(Shape position updates)
= Beginning of Section =
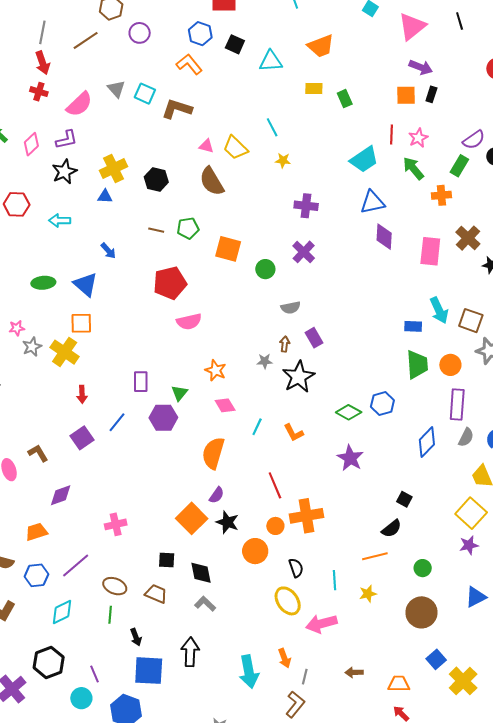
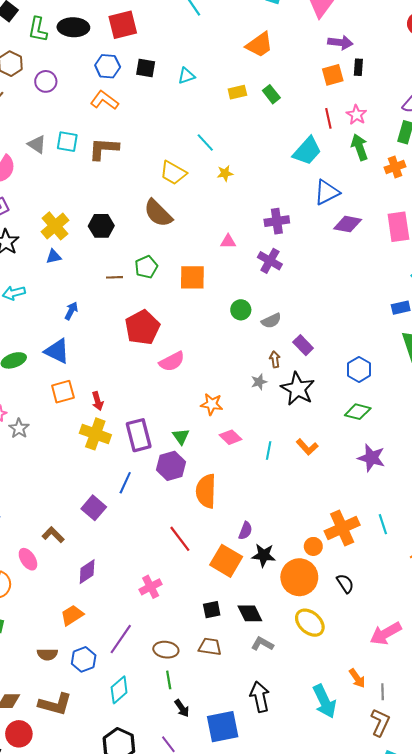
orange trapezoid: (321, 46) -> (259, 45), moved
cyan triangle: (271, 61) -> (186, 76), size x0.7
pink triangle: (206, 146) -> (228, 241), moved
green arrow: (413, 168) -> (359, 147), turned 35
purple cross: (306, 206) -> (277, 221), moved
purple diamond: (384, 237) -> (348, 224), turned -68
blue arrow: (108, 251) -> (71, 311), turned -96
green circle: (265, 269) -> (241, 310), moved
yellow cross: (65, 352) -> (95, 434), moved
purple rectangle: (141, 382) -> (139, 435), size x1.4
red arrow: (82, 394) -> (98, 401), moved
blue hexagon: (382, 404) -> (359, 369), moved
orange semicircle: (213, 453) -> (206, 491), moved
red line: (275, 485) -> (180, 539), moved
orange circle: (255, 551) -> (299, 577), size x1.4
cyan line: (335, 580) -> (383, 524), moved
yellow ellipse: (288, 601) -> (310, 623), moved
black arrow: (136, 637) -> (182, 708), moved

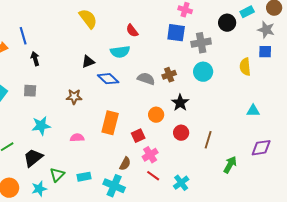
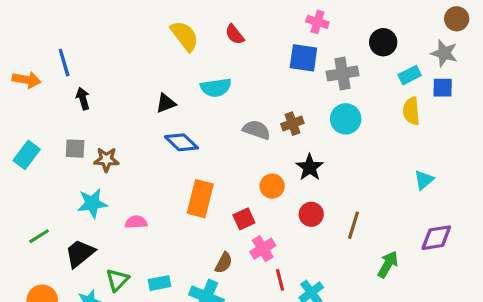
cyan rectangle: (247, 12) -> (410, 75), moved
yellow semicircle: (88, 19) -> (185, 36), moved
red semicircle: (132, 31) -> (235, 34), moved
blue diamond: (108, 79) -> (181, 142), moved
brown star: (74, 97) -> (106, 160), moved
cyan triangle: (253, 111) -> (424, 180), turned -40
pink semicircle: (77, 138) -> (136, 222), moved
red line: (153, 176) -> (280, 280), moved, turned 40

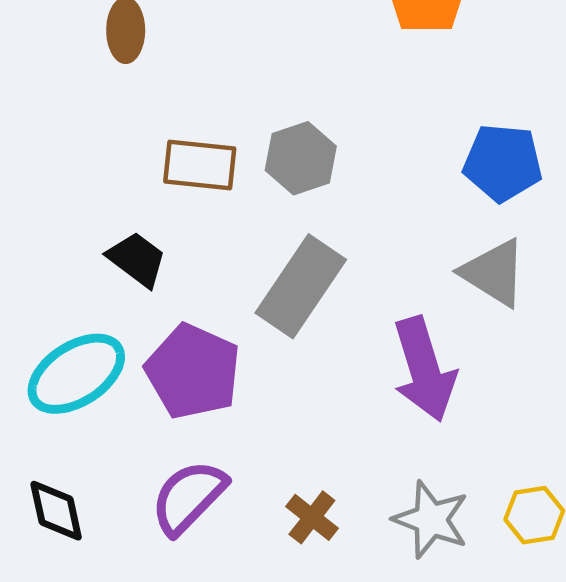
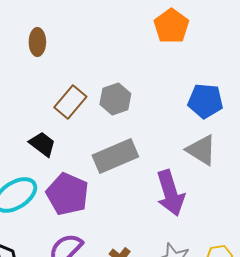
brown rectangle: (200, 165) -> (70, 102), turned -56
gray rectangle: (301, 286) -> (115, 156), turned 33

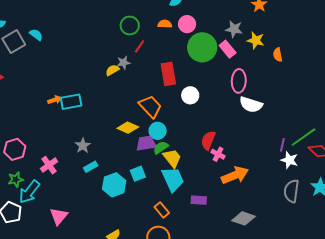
= End of Section =
**What is being asked:** Output the full set of records above without changing a word, and drop the images.

**Task solution:**
orange trapezoid: (321, 46) -> (259, 45), moved
cyan triangle: (271, 61) -> (186, 76), size x0.7
pink triangle: (206, 146) -> (228, 241), moved
green arrow: (413, 168) -> (359, 147), turned 35
purple cross: (306, 206) -> (277, 221), moved
purple diamond: (384, 237) -> (348, 224), turned -68
blue arrow: (108, 251) -> (71, 311), turned -96
green circle: (265, 269) -> (241, 310), moved
yellow cross: (65, 352) -> (95, 434), moved
purple rectangle: (141, 382) -> (139, 435), size x1.4
red arrow: (82, 394) -> (98, 401), moved
blue hexagon: (382, 404) -> (359, 369), moved
orange semicircle: (213, 453) -> (206, 491), moved
red line: (275, 485) -> (180, 539), moved
orange circle: (255, 551) -> (299, 577), size x1.4
cyan line: (335, 580) -> (383, 524), moved
yellow ellipse: (288, 601) -> (310, 623), moved
black arrow: (136, 637) -> (182, 708), moved

cyan rectangle: (247, 12) -> (410, 75), moved
yellow semicircle: (88, 19) -> (185, 36), moved
red semicircle: (132, 31) -> (235, 34), moved
blue diamond: (108, 79) -> (181, 142), moved
brown star: (74, 97) -> (106, 160), moved
cyan triangle: (253, 111) -> (424, 180), turned -40
pink semicircle: (77, 138) -> (136, 222), moved
red line: (153, 176) -> (280, 280), moved, turned 40

brown rectangle: (200, 165) -> (70, 102), turned -56
gray rectangle: (301, 286) -> (115, 156), turned 33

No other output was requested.